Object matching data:
Start of Block

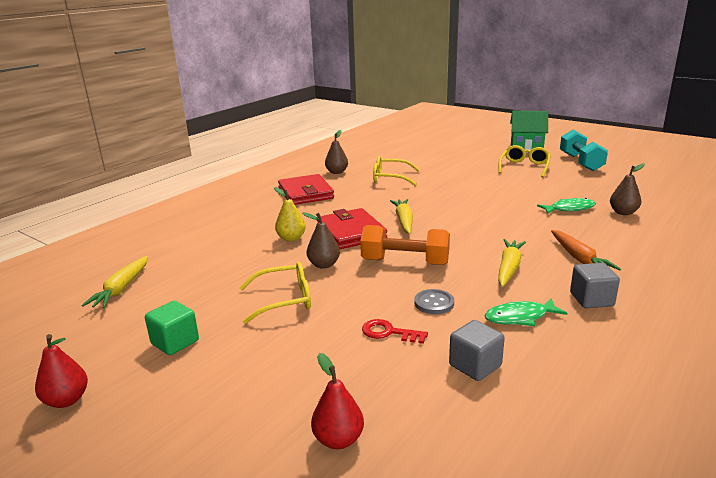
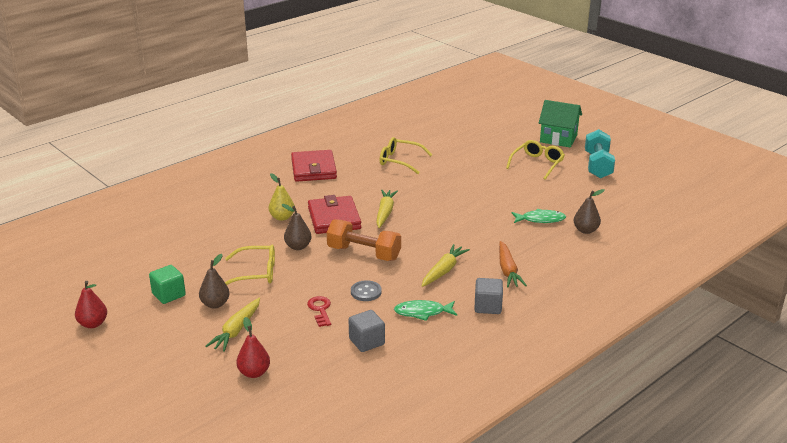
camera: 10 degrees right, 5 degrees up
(121, 289) = (138, 246): yellow carrot -> yellow carrot (236, 330)
(337, 172) = (353, 147): brown pear -> brown pear (215, 304)
(389, 332) = (320, 310): red key -> red key turned 45 degrees clockwise

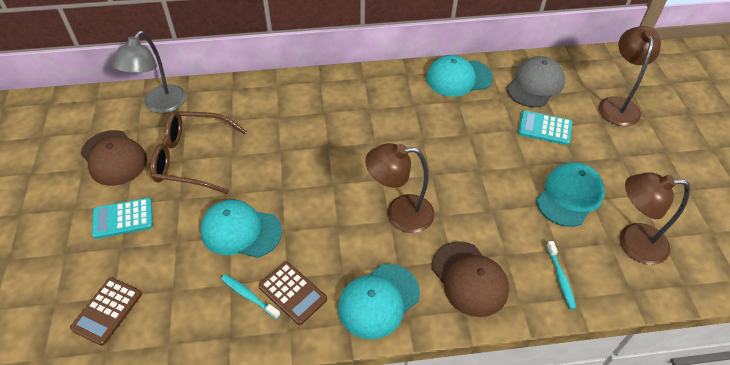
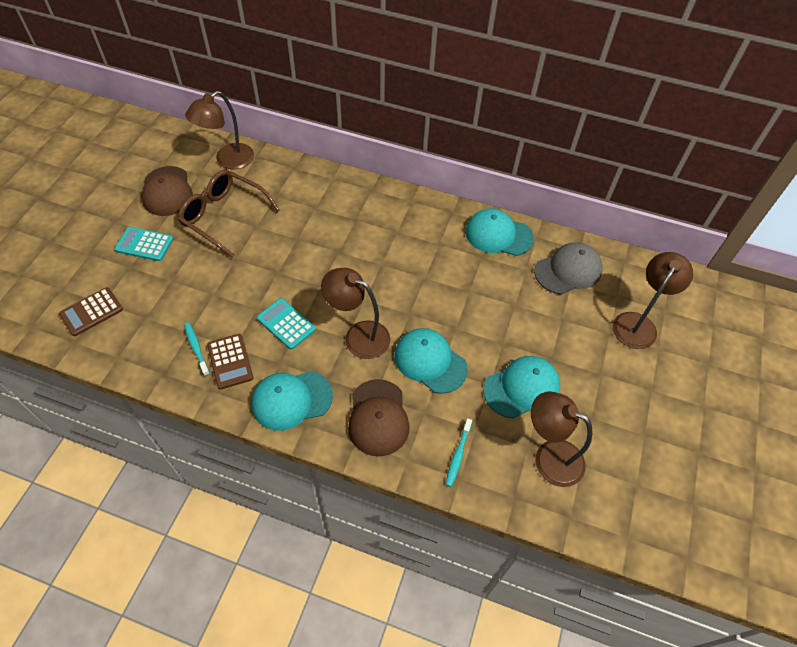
camera: 25 degrees right, 5 degrees up
(160, 105) = (228, 160): grey lamp -> brown lamp
(241, 231) = (223, 293): turquoise cap -> turquoise cap (430, 361)
(545, 128) = (546, 316): turquoise calculator -> turquoise calculator (286, 324)

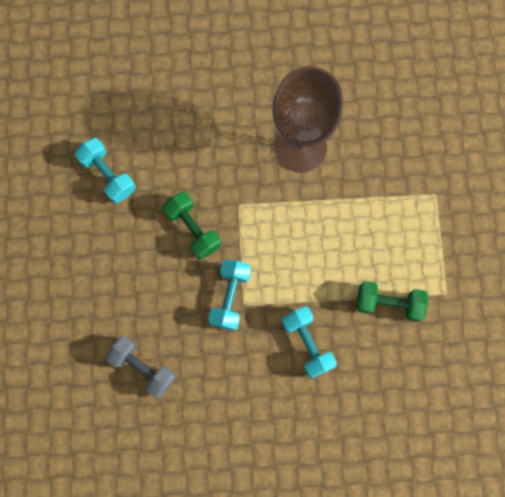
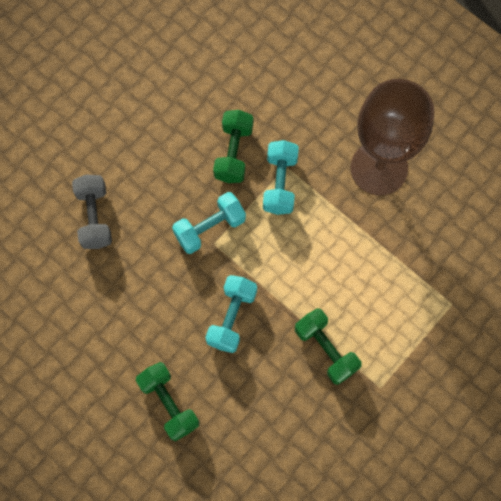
camera: 45 degrees right, 5 degrees down
(108, 175) = (212, 57): turquoise dumbbell -> turquoise dumbbell (280, 183)
(325, 443) = (169, 403): none -> green dumbbell

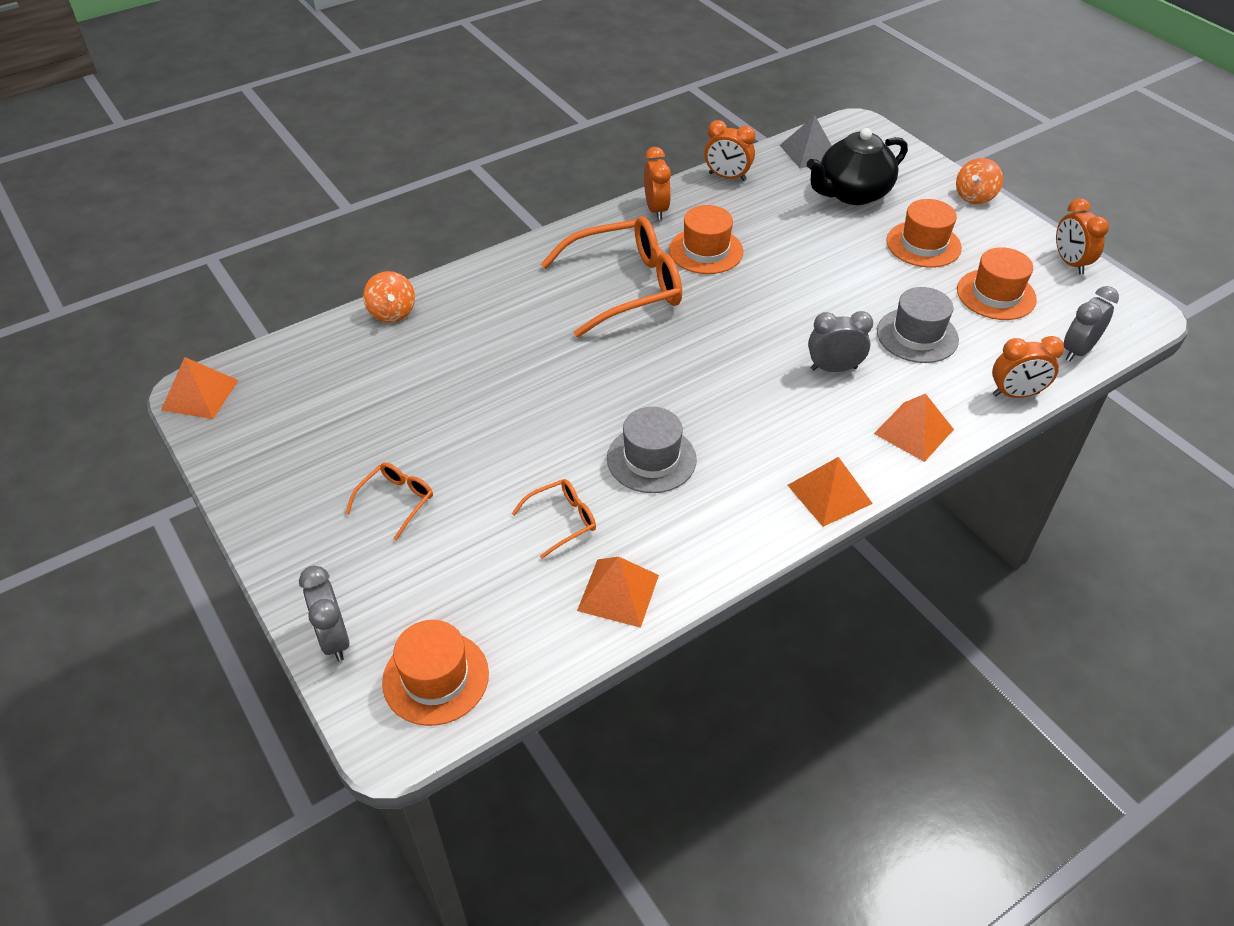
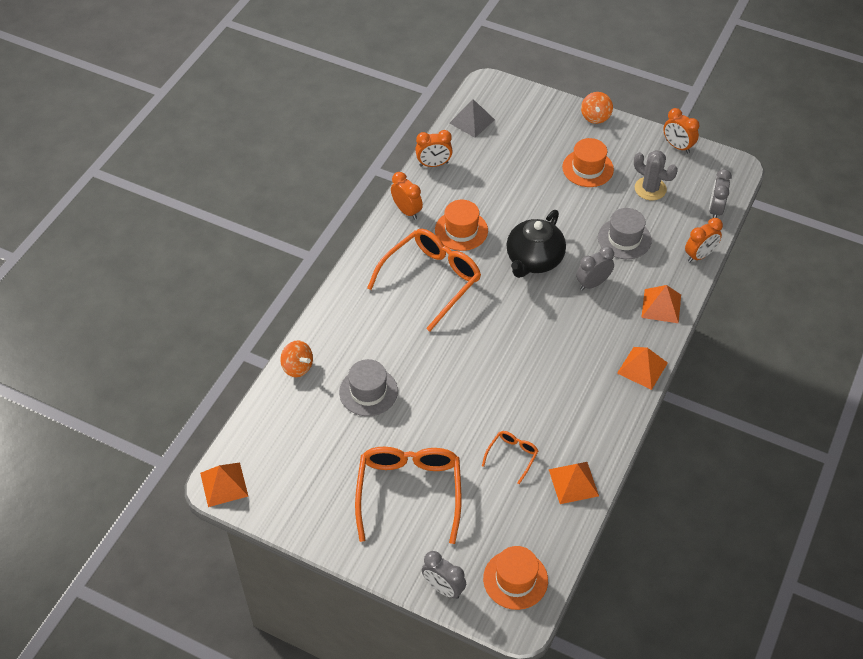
camera: 30 degrees left, 5 degrees up
(396, 501) = (409, 491): orange glasses -> orange glasses, size x2.17
(651, 459) = (533, 393): grey hat -> grey hat (368, 391)
(852, 193) = (521, 145): black teapot -> black teapot (534, 260)
(996, 294) = (650, 189): orange hat -> grey cactus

End of Block

[ABOUT THIS EXERCISE]
Scan the lines above, and whenever one holds the string "dumbbell", copy it.

[RESULT OF THE TASK]
(108, 175) = (212, 57): turquoise dumbbell -> turquoise dumbbell (280, 183)
(325, 443) = (169, 403): none -> green dumbbell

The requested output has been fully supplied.